__PROBLEM DETAILS__: Nothing but the lines from the one that contains "C109: 15nF (VX2, ZOB) -> 470nF (VX2, ZOB)" through the end of the listing should appear, set down exactly.

__DATA FOR ANALYSIS__:
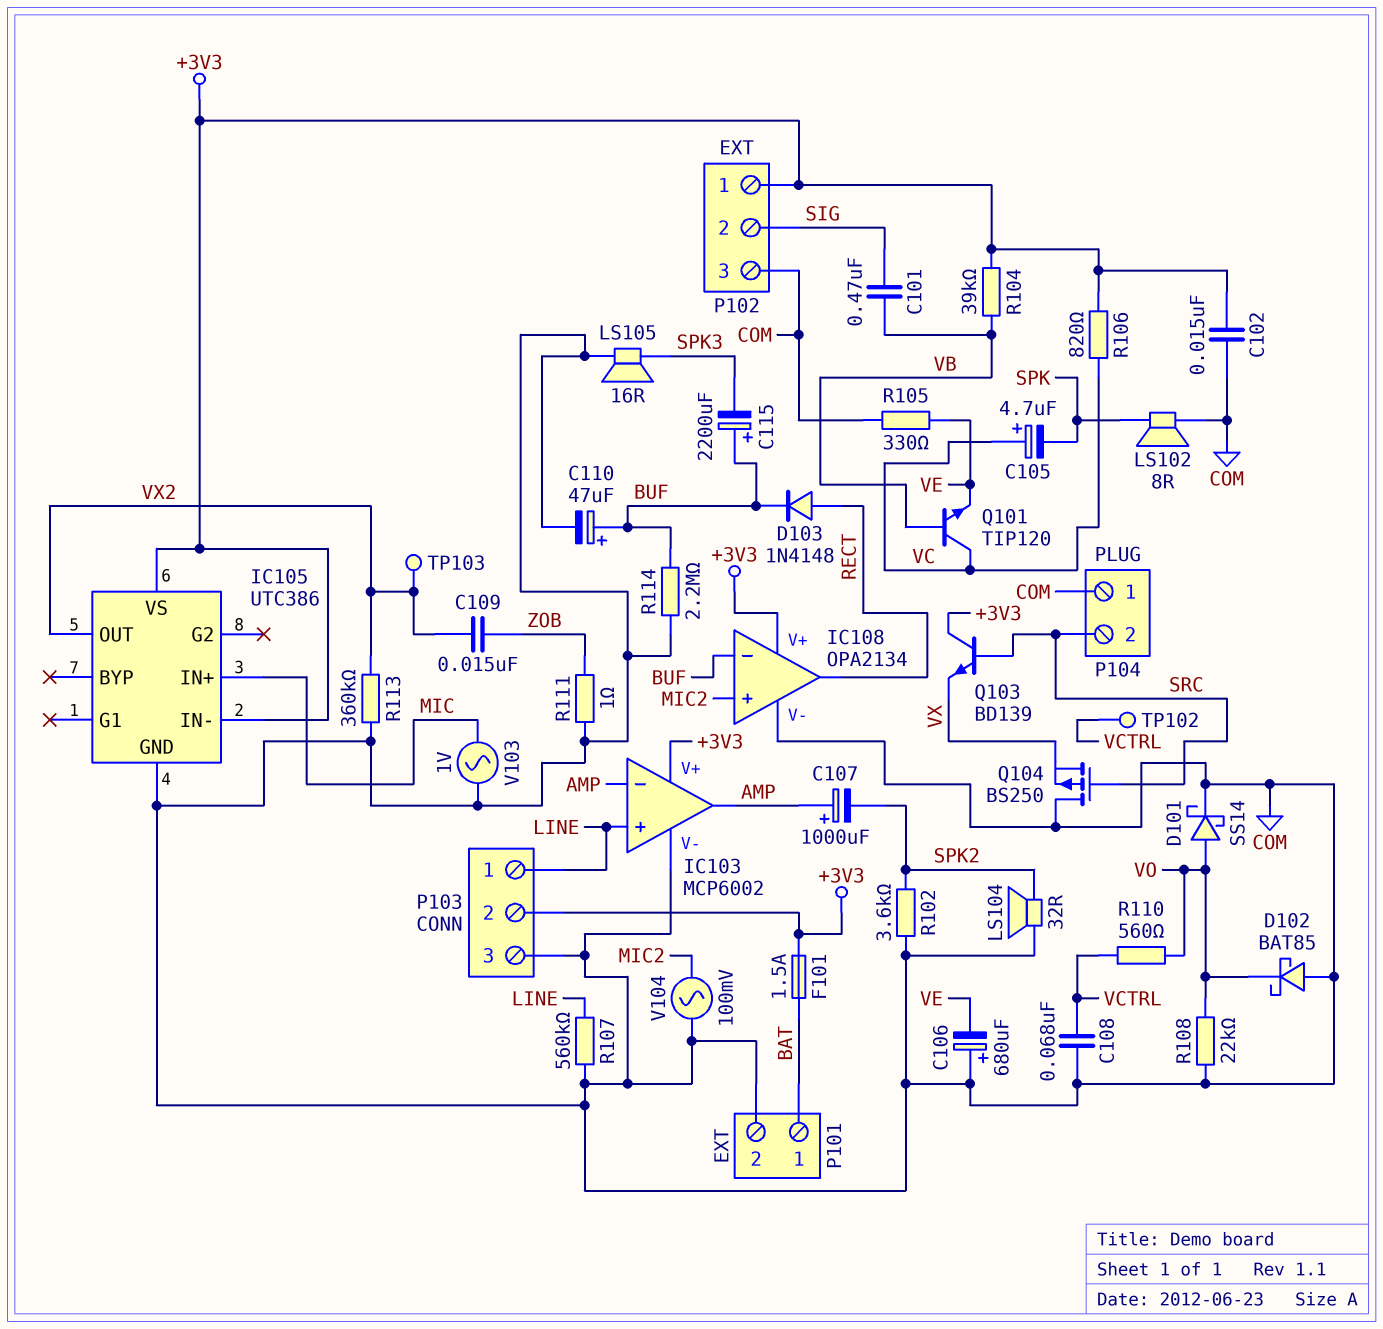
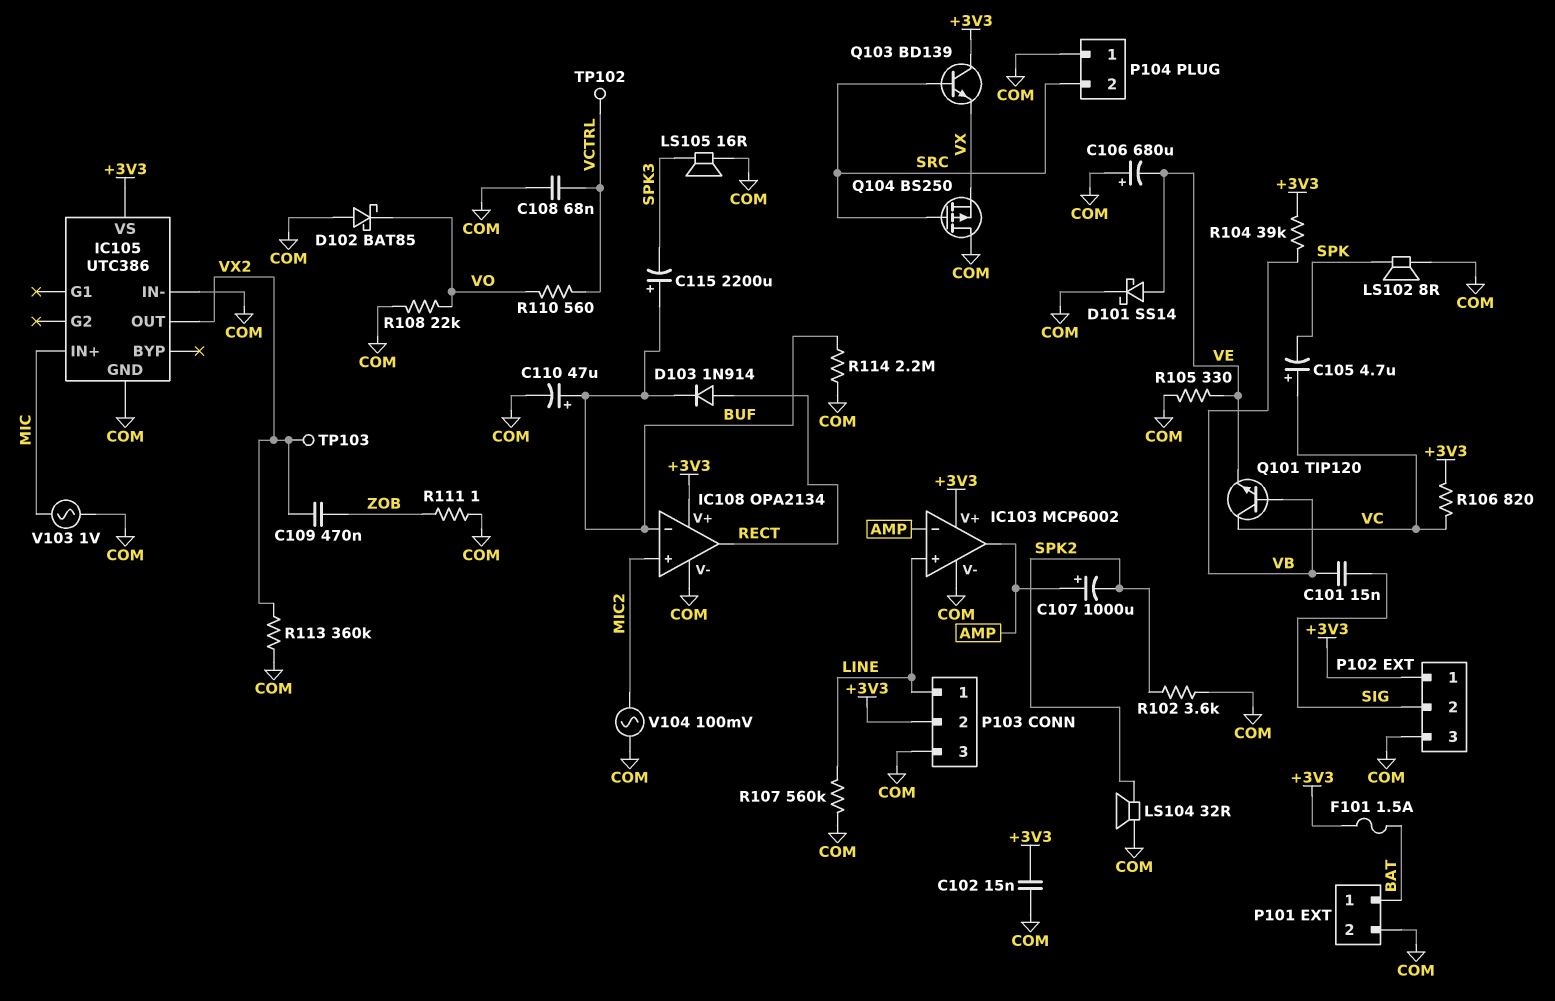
C101: 470nF (SIG, VB) -> 15nF (SIG, VB)
C109: 15nF (VX2, ZOB) -> 470nF (VX2, ZOB)
D101: schottky SS14 (A VO, K COM) -> schottky SS14 (A VE, K COM)
D103: diode 1N4148 (A RECT, K BUF) -> diode 1N914 (A RECT, K BUF)
IC105 pin IN-: +3V3 -> COM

__TASK RESULT__:
C109: 15nF (VX2, ZOB) -> 470nF (VX2, ZOB)
D101: schottky SS14 (A VO, K COM) -> schottky SS14 (A VE, K COM)
D103: diode 1N4148 (A RECT, K BUF) -> diode 1N914 (A RECT, K BUF)
IC105 pin IN-: +3V3 -> COM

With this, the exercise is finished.